Problem:
For the entries below, the result should be an exact transcription of the lines from the one with "orange soap dispenser: 5 -> 6" up to and including the one with "blue plate: 8 -> 4", and only those.

------ Data section ------

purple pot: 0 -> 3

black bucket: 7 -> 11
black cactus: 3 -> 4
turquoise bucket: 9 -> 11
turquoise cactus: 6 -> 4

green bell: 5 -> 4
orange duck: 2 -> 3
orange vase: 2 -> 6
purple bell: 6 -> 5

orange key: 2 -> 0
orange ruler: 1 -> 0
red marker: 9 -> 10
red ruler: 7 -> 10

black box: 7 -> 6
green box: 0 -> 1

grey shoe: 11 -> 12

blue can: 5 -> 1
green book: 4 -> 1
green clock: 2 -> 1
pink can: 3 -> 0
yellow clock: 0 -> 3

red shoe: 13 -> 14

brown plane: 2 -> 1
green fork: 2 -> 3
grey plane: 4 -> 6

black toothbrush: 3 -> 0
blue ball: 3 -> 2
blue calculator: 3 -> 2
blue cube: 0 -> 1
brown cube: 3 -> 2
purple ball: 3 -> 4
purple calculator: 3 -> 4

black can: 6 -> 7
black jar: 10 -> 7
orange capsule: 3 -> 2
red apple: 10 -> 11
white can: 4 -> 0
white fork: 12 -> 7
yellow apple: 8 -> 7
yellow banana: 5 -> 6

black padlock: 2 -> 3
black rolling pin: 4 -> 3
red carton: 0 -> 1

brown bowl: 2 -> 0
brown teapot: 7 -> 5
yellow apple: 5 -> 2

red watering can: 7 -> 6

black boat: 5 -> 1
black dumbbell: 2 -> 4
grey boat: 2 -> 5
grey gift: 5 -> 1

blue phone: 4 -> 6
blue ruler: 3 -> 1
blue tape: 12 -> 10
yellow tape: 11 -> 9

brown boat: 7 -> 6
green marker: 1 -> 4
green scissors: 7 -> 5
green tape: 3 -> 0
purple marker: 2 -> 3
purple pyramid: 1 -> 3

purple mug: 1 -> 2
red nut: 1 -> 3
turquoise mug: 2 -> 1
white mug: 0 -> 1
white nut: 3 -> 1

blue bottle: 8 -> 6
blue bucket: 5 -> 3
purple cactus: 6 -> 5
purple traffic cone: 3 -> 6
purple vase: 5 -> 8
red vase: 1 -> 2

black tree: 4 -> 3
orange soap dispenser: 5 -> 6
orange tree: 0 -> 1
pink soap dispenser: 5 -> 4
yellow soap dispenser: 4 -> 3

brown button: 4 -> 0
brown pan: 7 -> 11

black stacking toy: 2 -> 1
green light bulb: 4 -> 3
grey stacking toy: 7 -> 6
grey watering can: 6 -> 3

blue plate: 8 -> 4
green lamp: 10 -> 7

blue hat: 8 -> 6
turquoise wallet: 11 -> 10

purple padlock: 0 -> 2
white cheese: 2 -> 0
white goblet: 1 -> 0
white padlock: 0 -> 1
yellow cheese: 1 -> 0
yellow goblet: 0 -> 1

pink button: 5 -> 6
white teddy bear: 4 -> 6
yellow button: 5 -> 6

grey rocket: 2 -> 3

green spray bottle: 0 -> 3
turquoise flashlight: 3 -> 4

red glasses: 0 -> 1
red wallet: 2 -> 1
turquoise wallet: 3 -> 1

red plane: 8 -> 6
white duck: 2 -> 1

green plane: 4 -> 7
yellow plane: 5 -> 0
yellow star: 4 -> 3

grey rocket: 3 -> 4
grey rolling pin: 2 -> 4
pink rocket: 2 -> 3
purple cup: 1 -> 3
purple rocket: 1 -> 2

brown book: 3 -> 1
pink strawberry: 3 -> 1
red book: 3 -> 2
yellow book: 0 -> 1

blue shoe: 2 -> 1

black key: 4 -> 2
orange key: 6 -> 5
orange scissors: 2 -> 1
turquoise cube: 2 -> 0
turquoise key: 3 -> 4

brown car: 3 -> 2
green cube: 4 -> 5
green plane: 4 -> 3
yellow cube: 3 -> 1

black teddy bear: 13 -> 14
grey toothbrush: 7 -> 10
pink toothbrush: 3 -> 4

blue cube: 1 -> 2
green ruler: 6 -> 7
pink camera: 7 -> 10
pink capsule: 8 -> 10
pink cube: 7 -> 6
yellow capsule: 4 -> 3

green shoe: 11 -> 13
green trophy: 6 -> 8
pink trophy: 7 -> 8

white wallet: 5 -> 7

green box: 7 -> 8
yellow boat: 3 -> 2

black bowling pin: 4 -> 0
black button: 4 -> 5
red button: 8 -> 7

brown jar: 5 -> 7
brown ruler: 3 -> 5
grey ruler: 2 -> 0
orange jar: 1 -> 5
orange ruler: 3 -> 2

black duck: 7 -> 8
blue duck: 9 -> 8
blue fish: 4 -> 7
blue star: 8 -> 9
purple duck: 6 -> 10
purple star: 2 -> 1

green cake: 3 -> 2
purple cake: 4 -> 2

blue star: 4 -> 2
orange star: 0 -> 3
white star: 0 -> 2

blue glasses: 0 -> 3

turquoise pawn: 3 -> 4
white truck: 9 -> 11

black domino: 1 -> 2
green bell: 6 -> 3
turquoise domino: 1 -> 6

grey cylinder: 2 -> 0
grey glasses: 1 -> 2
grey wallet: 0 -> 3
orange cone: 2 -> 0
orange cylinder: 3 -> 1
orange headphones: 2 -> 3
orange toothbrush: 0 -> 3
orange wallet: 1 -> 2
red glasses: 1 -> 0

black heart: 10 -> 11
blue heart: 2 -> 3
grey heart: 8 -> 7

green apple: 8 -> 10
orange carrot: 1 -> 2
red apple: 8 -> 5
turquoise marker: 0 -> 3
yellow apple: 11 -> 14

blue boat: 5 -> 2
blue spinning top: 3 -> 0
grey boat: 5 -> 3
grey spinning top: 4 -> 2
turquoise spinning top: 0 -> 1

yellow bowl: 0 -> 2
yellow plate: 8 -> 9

------

Written response:
orange soap dispenser: 5 -> 6
orange tree: 0 -> 1
pink soap dispenser: 5 -> 4
yellow soap dispenser: 4 -> 3

brown button: 4 -> 0
brown pan: 7 -> 11

black stacking toy: 2 -> 1
green light bulb: 4 -> 3
grey stacking toy: 7 -> 6
grey watering can: 6 -> 3

blue plate: 8 -> 4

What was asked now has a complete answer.